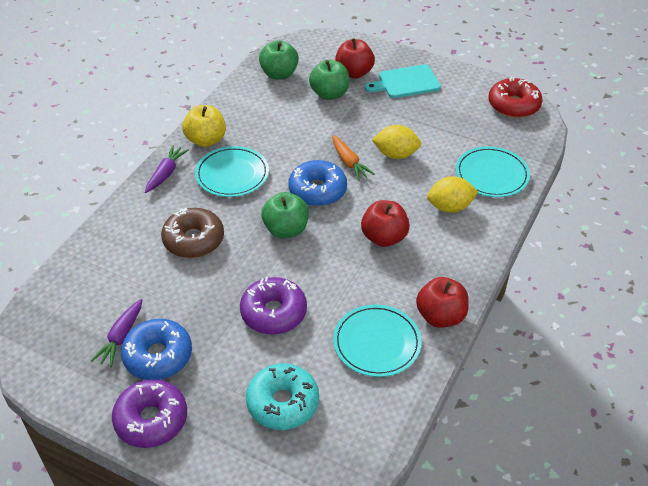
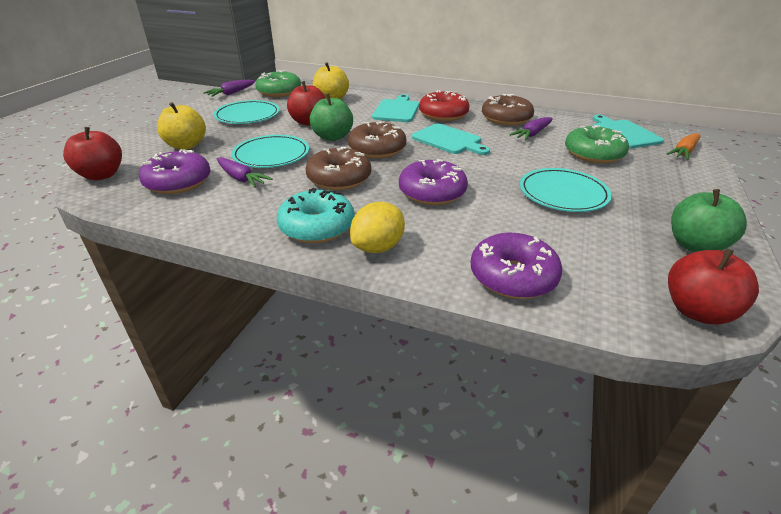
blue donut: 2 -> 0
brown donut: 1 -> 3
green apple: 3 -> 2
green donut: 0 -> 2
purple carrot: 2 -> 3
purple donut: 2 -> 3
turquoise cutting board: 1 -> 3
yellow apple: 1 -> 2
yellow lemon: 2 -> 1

- - -

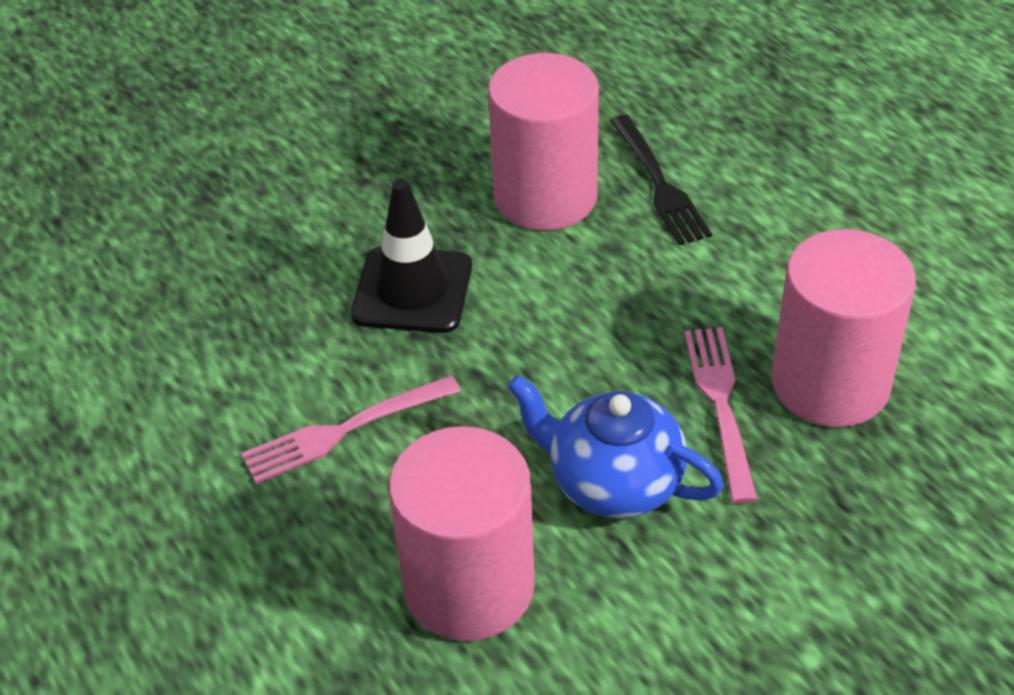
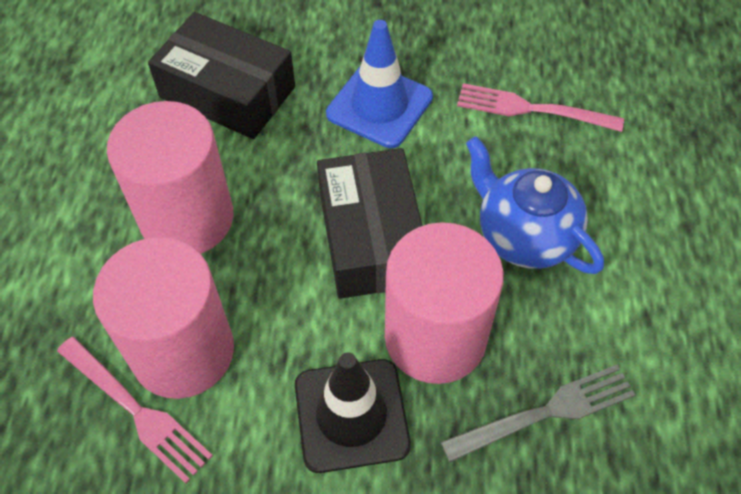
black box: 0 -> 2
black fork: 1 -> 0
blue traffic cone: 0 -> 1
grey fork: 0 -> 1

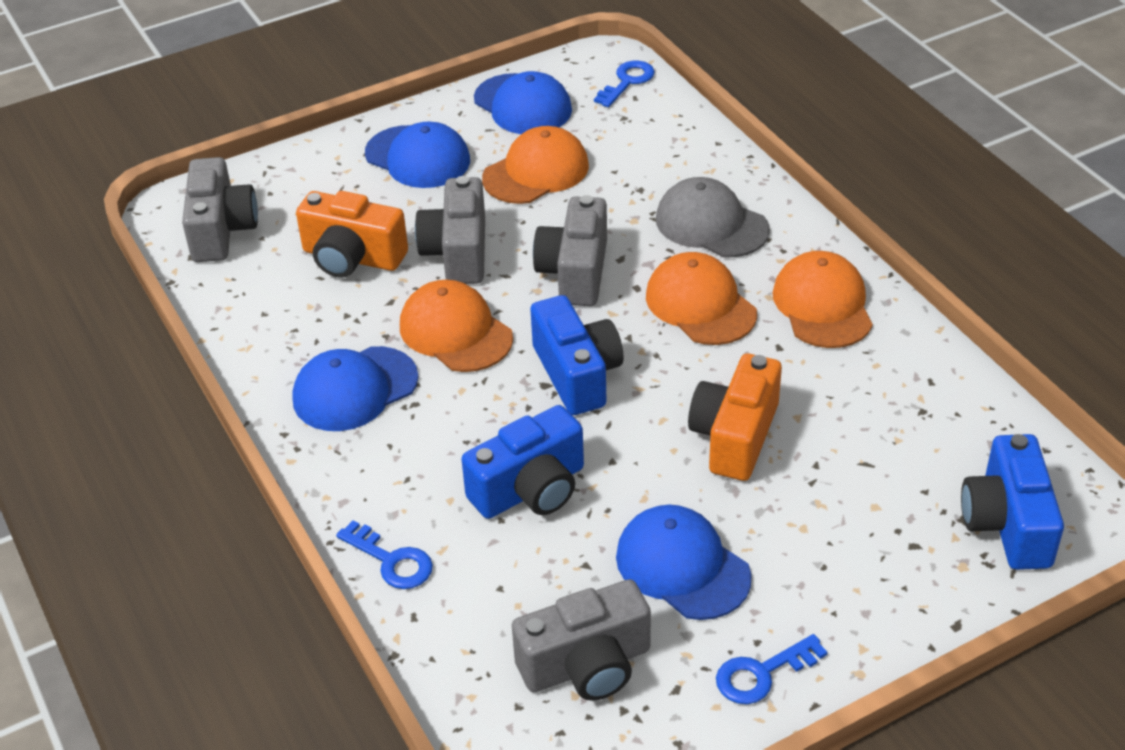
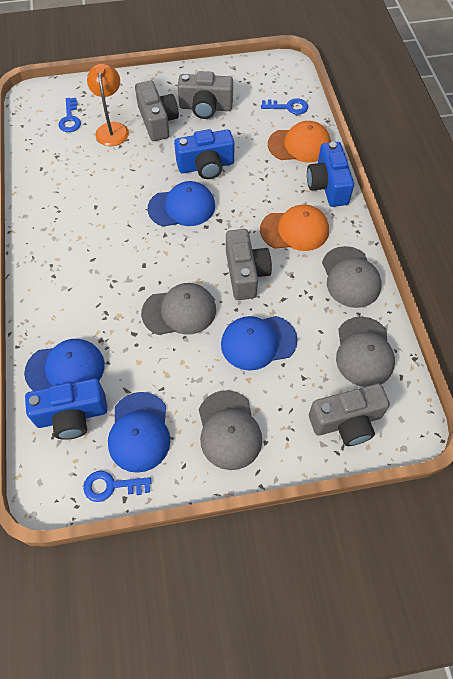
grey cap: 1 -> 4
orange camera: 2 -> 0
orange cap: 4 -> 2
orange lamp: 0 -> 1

- - -

Return only the part of the records above that opens with the line containing "grey cap: 1 -> 4" and closes with the line containing "orange lamp: 0 -> 1", ends included.

**Written solution**:
grey cap: 1 -> 4
orange camera: 2 -> 0
orange cap: 4 -> 2
orange lamp: 0 -> 1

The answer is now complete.